● **ASSIGNMENT**
Exactly the line that contains "yellow shoe [217,372,275,466]" and the lines following it to the end of the data are to be reproduced, and nothing more.

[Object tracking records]

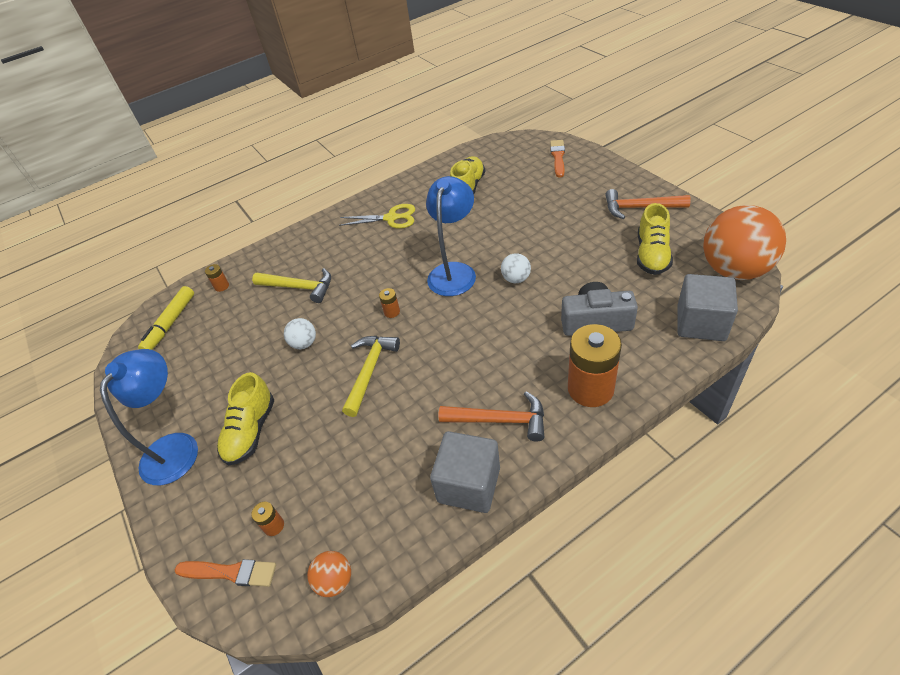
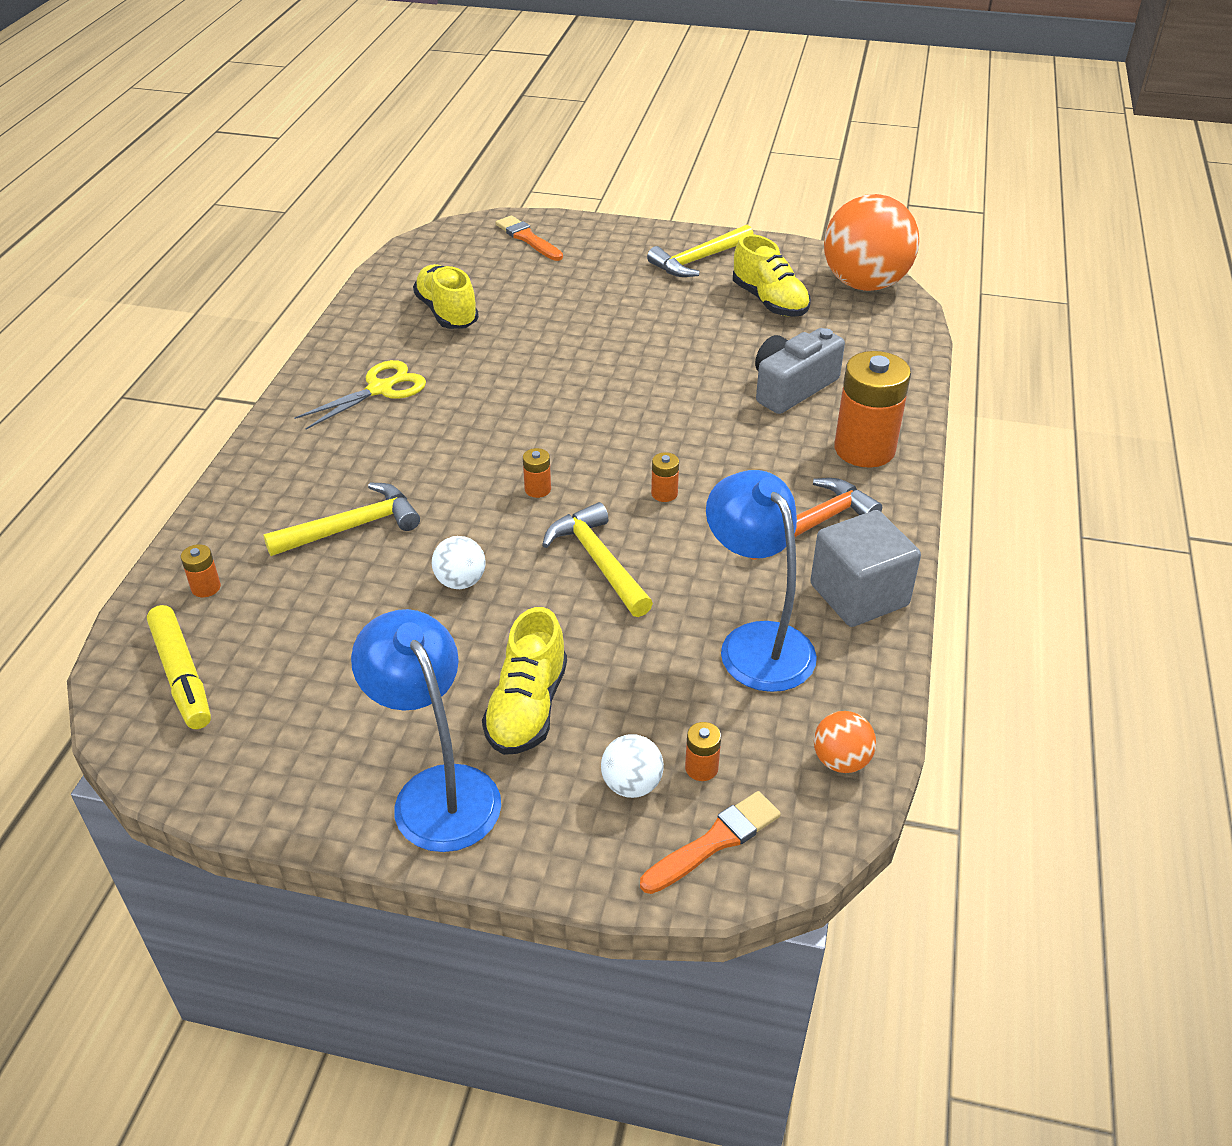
camera: 50 degrees left, 5 degrees down
yellow shoe [217,372,275,466] -> yellow shoe turned 45 degrees clockwise [482,607,567,755]
blue lamp [426,176,476,296] -> blue lamp moved to [706,470,817,692]
white ball [501,253,531,283] -> white ball moved to [601,734,664,798]
orange hammer [605,189,691,219] -> yellow hammer [647,225,754,277]
grey cube [677,274,738,341] -> none
none -> orange battery [651,452,679,502]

● **RESULT OF THE TASK**
yellow shoe [217,372,275,466] -> yellow shoe turned 45 degrees clockwise [482,607,567,755]
blue lamp [426,176,476,296] -> blue lamp moved to [706,470,817,692]
white ball [501,253,531,283] -> white ball moved to [601,734,664,798]
orange hammer [605,189,691,219] -> yellow hammer [647,225,754,277]
grey cube [677,274,738,341] -> none
none -> orange battery [651,452,679,502]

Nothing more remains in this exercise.